◆ WHAT THE TASK ASKS ◆
How many lines of these entries hold the string "azul"? Reply with the number alone.

※ ※ ※

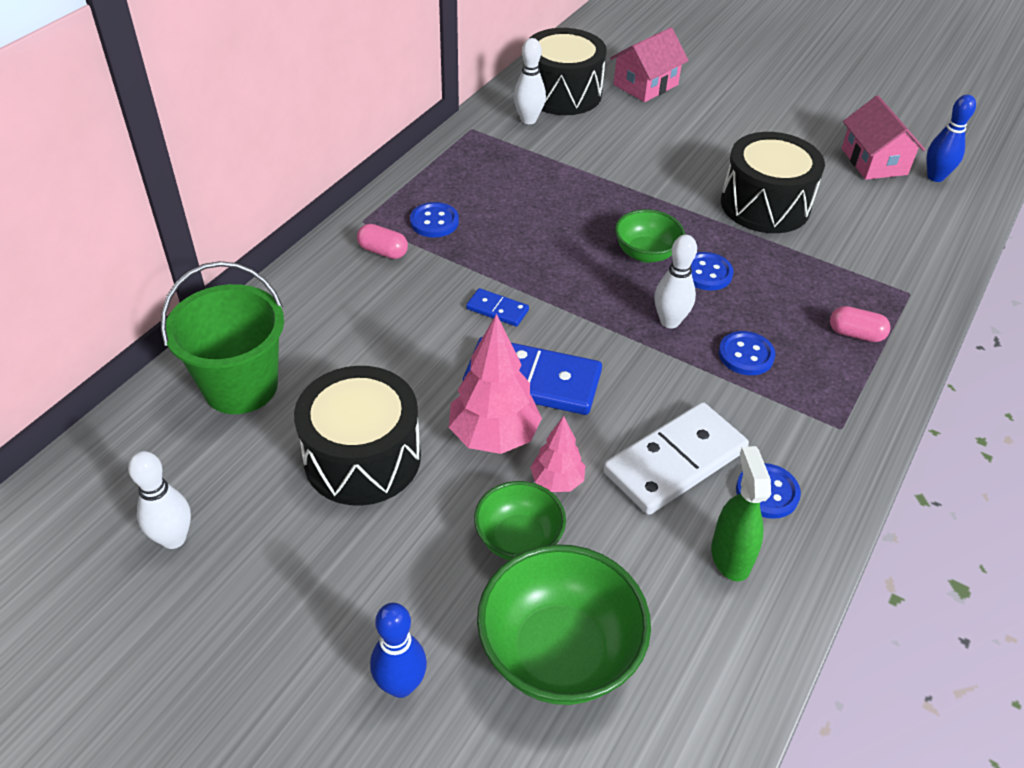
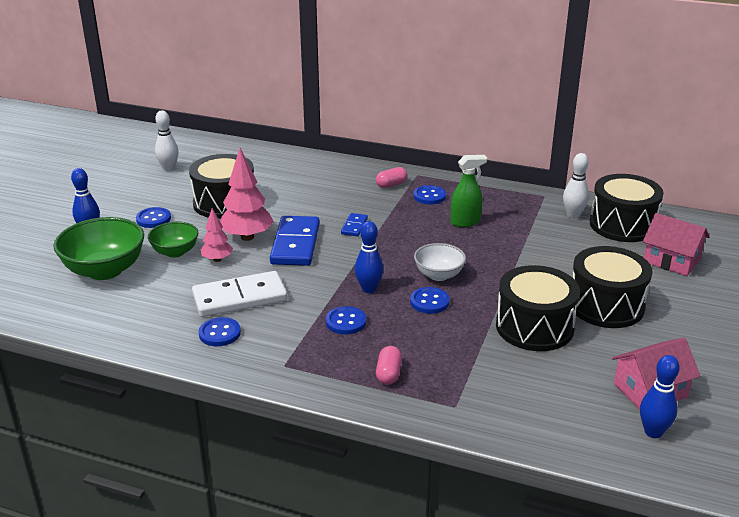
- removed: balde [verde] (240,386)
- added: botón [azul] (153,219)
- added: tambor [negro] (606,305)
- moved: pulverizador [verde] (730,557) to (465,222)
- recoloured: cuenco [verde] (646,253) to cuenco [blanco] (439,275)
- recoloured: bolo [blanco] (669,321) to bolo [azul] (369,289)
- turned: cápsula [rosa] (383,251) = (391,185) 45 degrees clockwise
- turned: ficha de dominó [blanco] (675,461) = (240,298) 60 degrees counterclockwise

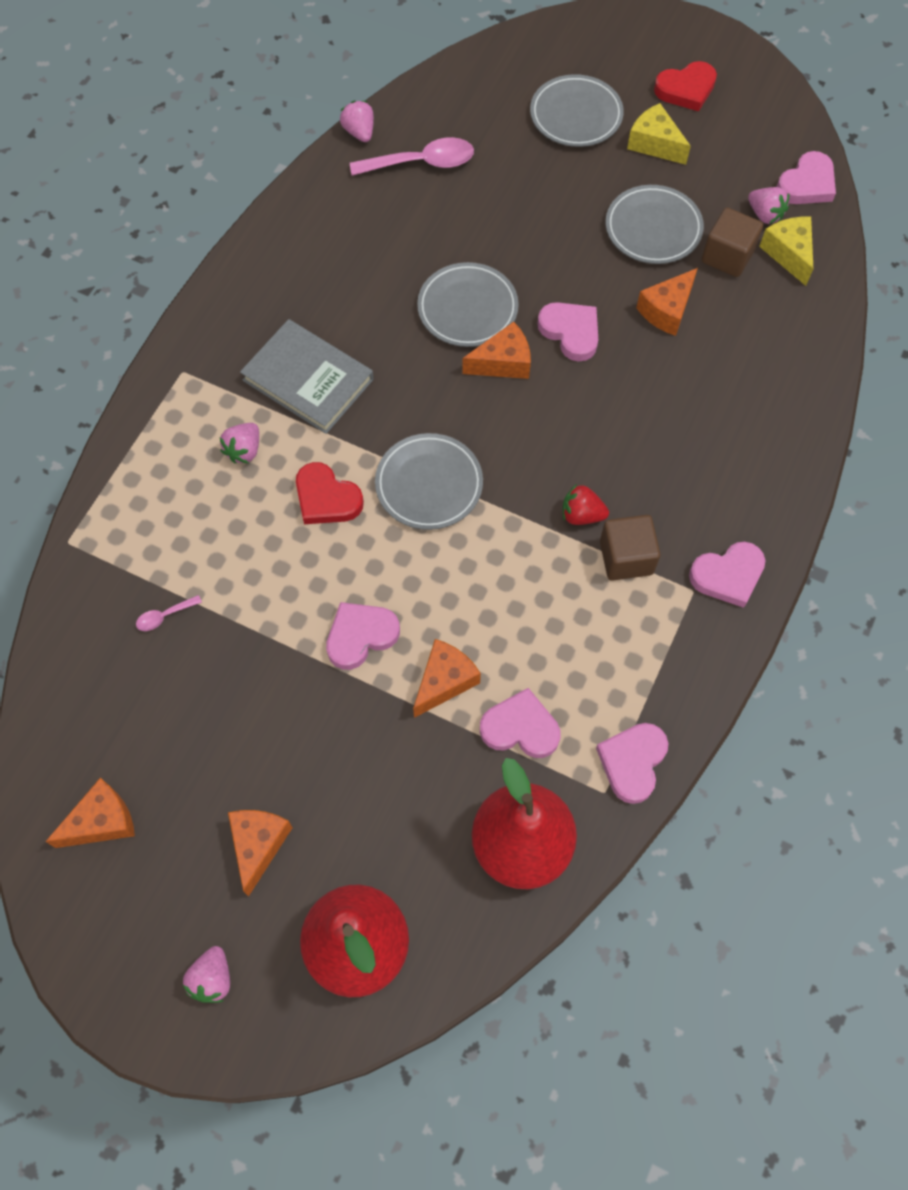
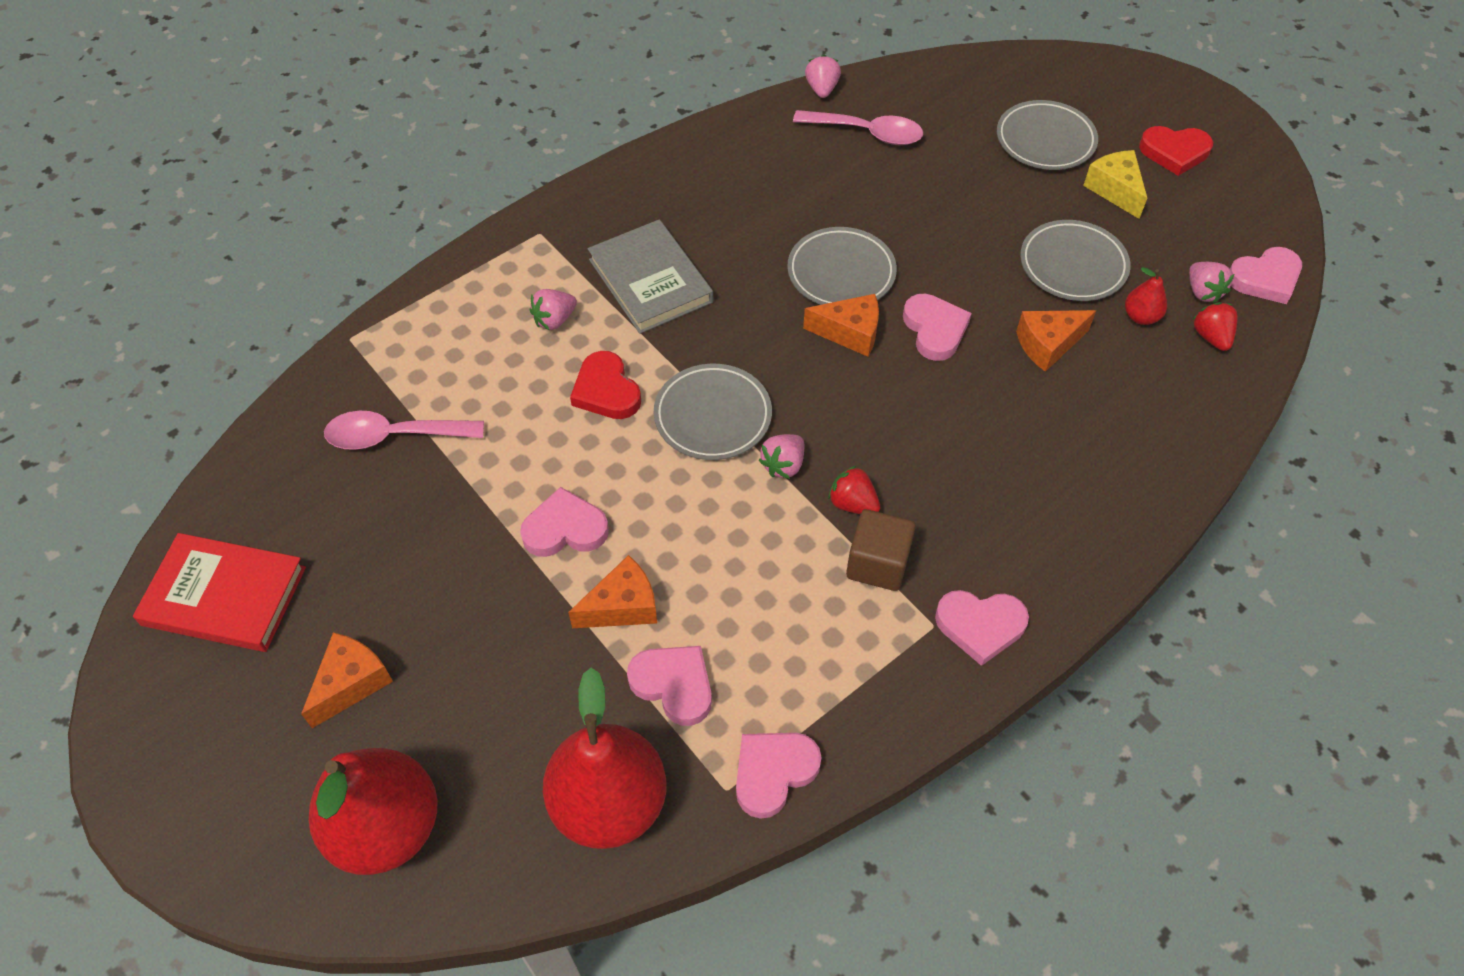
- moved: fresa [rosa] (212,978) to (783,465)
- replaced: queso [naranja] (102,821) to libro [rojo] (224,596)
- replaced: cubo [marrón] (727,256) to pera [rojo] (1140,317)
- replaced: queso [amarillo] (788,254) to fresa [rojo] (1211,337)
- resized: cuchara [rosa] (164,616) = (394,436) x2.17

※ ※ ※

◆ TASK RESULT ◆
2